## How to complete this task
Report how many lines in the records below contain the word "degrees". Give only the number.

## Material for this task
- Opening Delimiter -

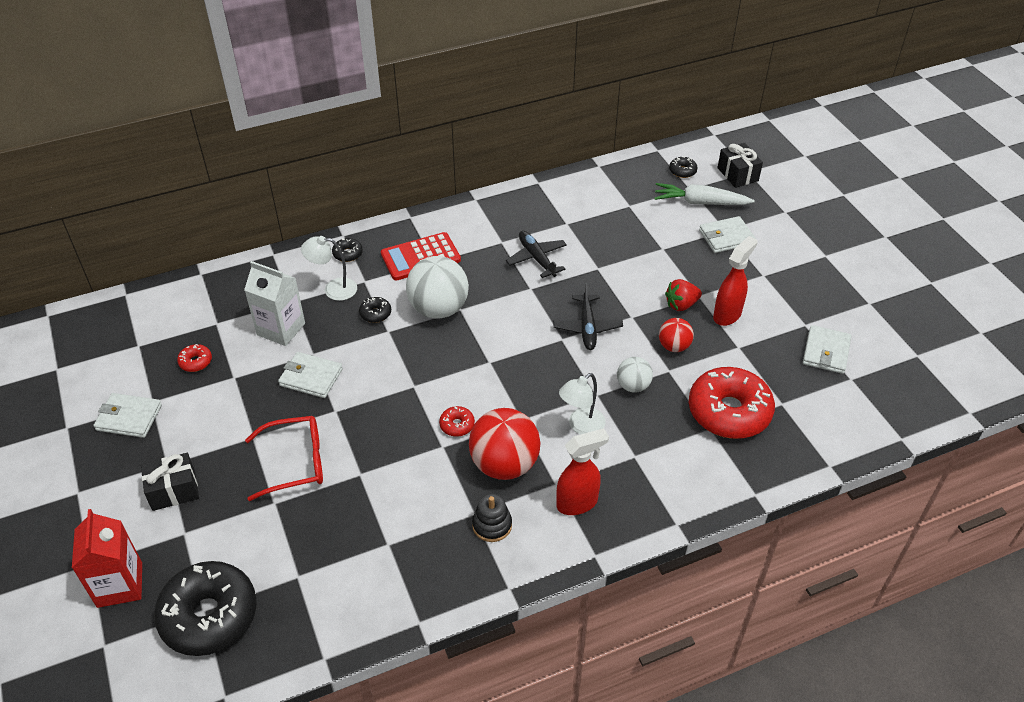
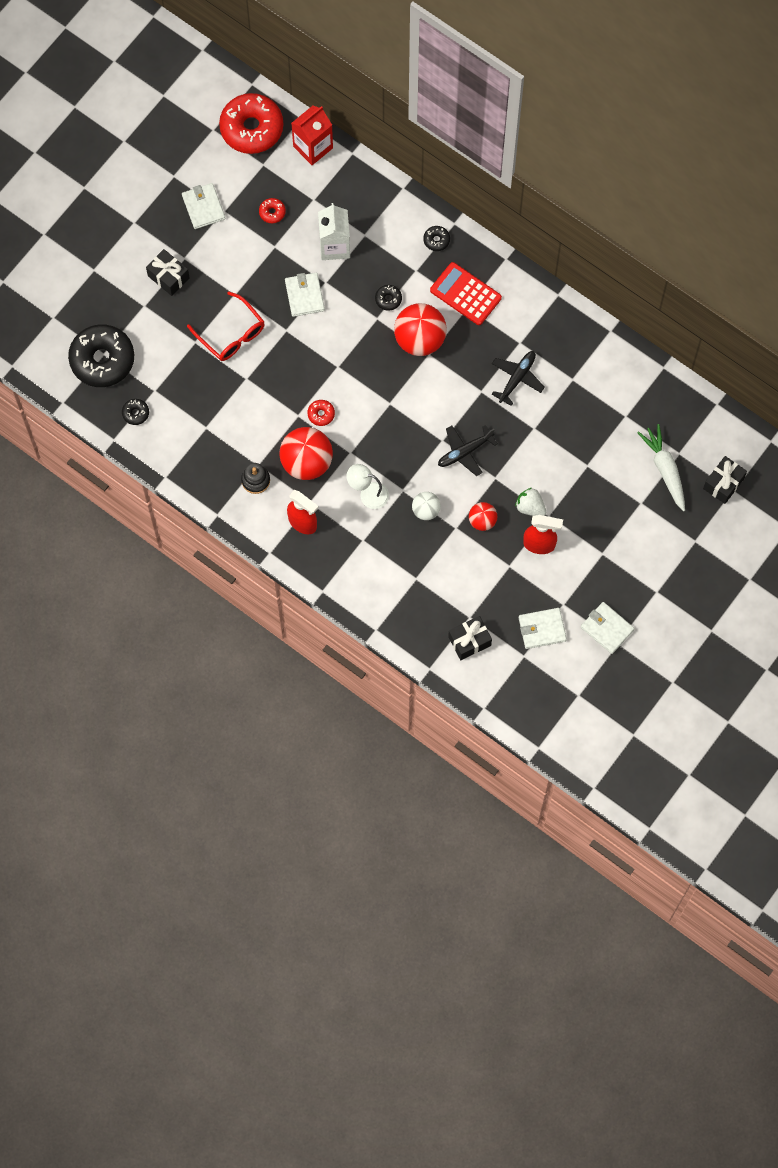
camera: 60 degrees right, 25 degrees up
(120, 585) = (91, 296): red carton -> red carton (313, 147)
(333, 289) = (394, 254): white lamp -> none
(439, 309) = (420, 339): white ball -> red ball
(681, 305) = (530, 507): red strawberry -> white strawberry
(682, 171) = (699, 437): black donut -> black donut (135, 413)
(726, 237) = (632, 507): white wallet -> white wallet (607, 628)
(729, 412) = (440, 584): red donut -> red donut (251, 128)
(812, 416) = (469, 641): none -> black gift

- Closing Delimiter -
- Opening Delimiter -

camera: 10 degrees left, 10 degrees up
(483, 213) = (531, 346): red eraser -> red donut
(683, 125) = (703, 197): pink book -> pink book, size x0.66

- Closing Delimiter -
- Opening Delimiter -

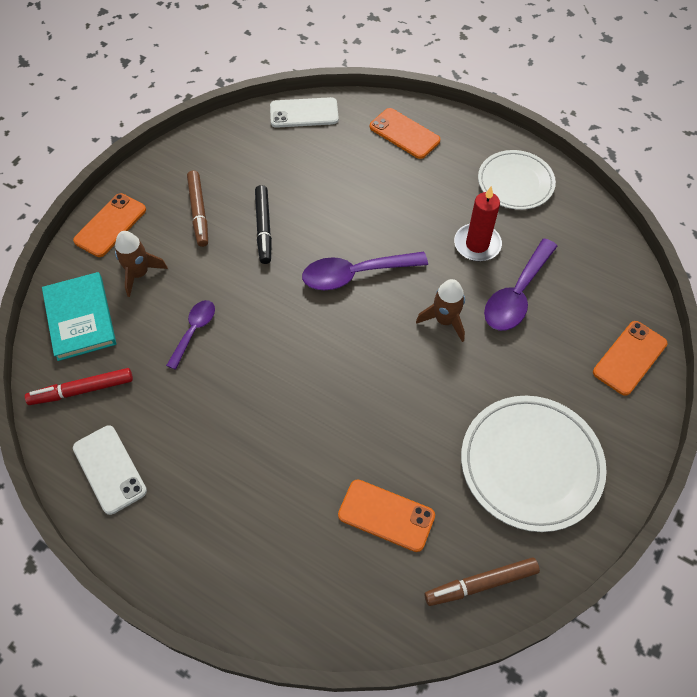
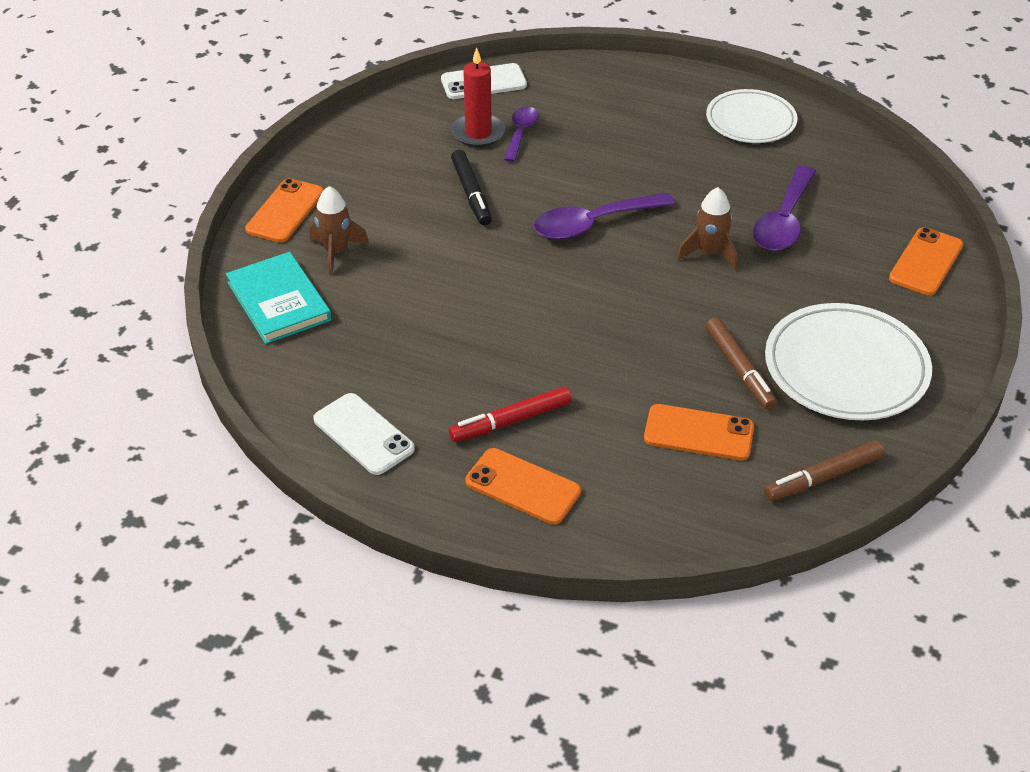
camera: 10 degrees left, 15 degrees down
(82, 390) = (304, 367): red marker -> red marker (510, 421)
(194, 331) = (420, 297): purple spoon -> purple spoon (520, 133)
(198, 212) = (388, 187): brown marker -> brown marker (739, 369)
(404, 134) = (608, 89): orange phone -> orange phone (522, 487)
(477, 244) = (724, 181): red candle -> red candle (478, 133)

- Closing Delimiter -

## Answer to this problem
3